■ **Extracted data**:

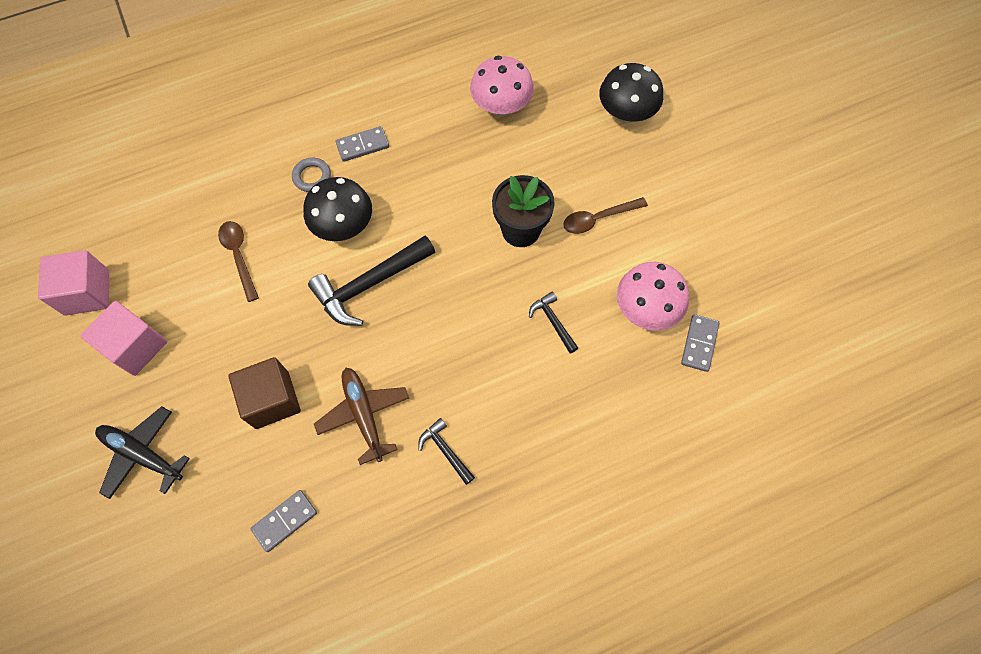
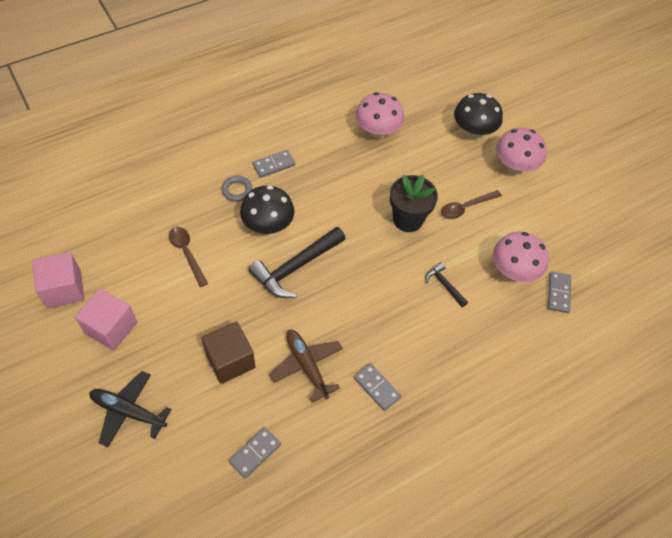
camera: 10 degrees left, 10 degrees down
black hammer [418,418,475,485] -> grey domino [354,363,401,411]
none -> pink mushroom [496,128,547,174]

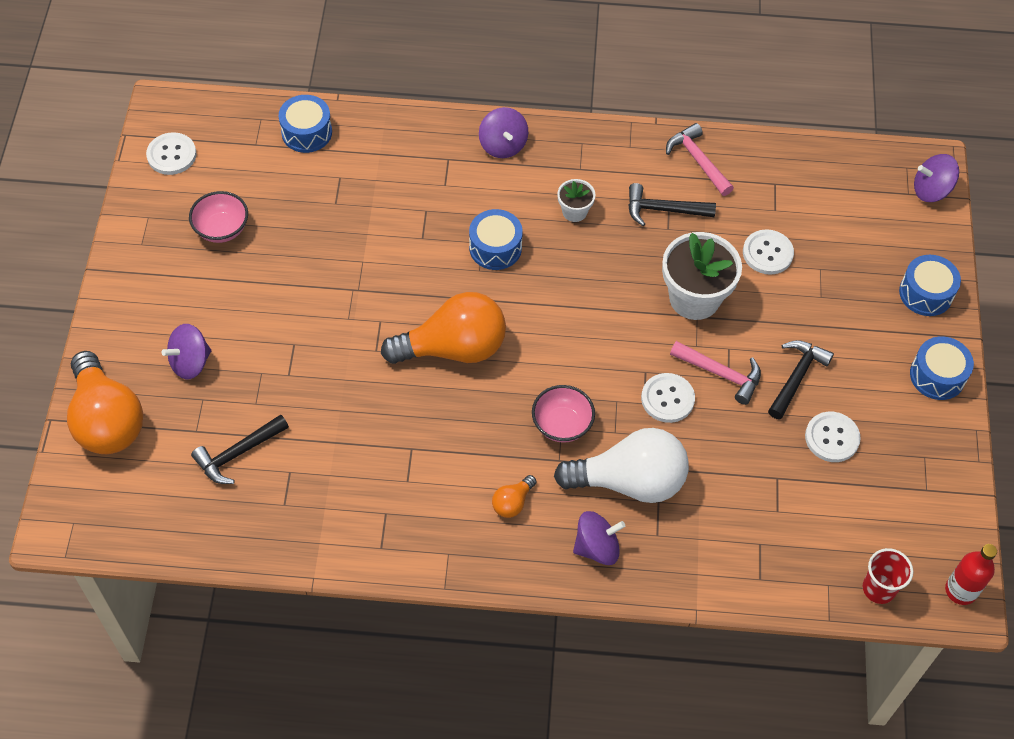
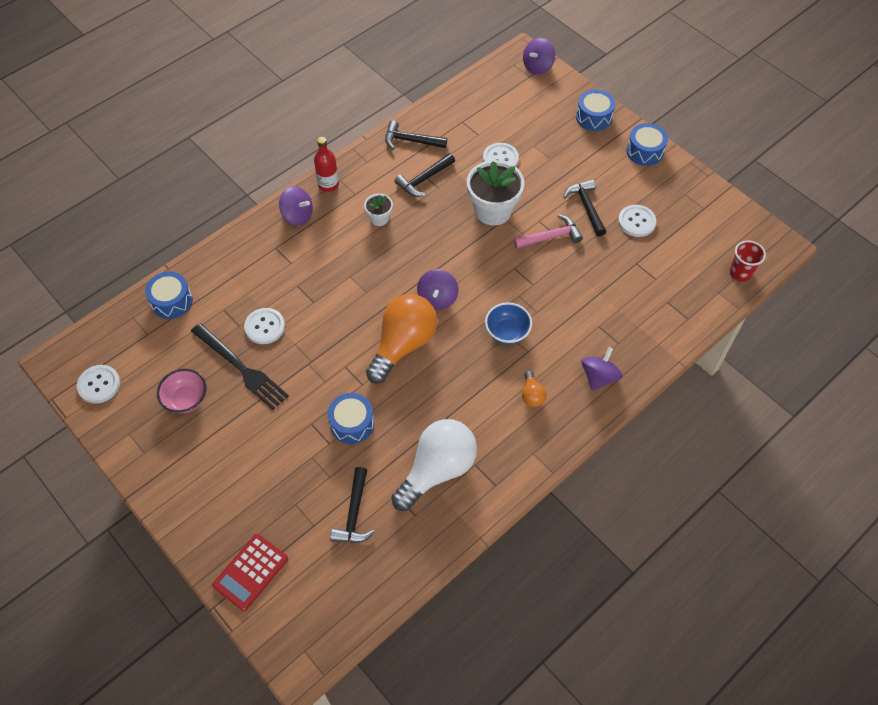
camera: 45 degrees left, 0 degrees up
orange light bulb [67,351,143,454] -> red calculator [212,534,288,611]
purple spinning top [161,324,211,379] -> purple spinning top moved to [417,269,458,309]
blue drum [469,209,523,270] -> blue drum moved to [328,393,374,444]
pink bowl [532,385,595,443] -> blue bowl [485,302,532,345]
white light bulb [554,428,689,503] -> white light bulb moved to [392,419,477,511]
white button [641,373,695,423] -> white button moved to [244,308,285,344]
pink hammer [666,123,734,196] -> black hammer [385,120,447,150]
red bottle [945,544,997,605] -> red bottle moved to [314,137,339,192]
none -> black fork [191,323,289,410]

■ **Problem to work on**: Without the pictures, restate all of the entries word for word.

■ **Written reply**:
camera: 10 degrees left, 10 degrees down
black hammer [418,418,475,485] -> grey domino [354,363,401,411]
none -> pink mushroom [496,128,547,174]

camera: 45 degrees left, 0 degrees up
orange light bulb [67,351,143,454] -> red calculator [212,534,288,611]
purple spinning top [161,324,211,379] -> purple spinning top moved to [417,269,458,309]
blue drum [469,209,523,270] -> blue drum moved to [328,393,374,444]
pink bowl [532,385,595,443] -> blue bowl [485,302,532,345]
white light bulb [554,428,689,503] -> white light bulb moved to [392,419,477,511]
white button [641,373,695,423] -> white button moved to [244,308,285,344]
pink hammer [666,123,734,196] -> black hammer [385,120,447,150]
red bottle [945,544,997,605] -> red bottle moved to [314,137,339,192]
none -> black fork [191,323,289,410]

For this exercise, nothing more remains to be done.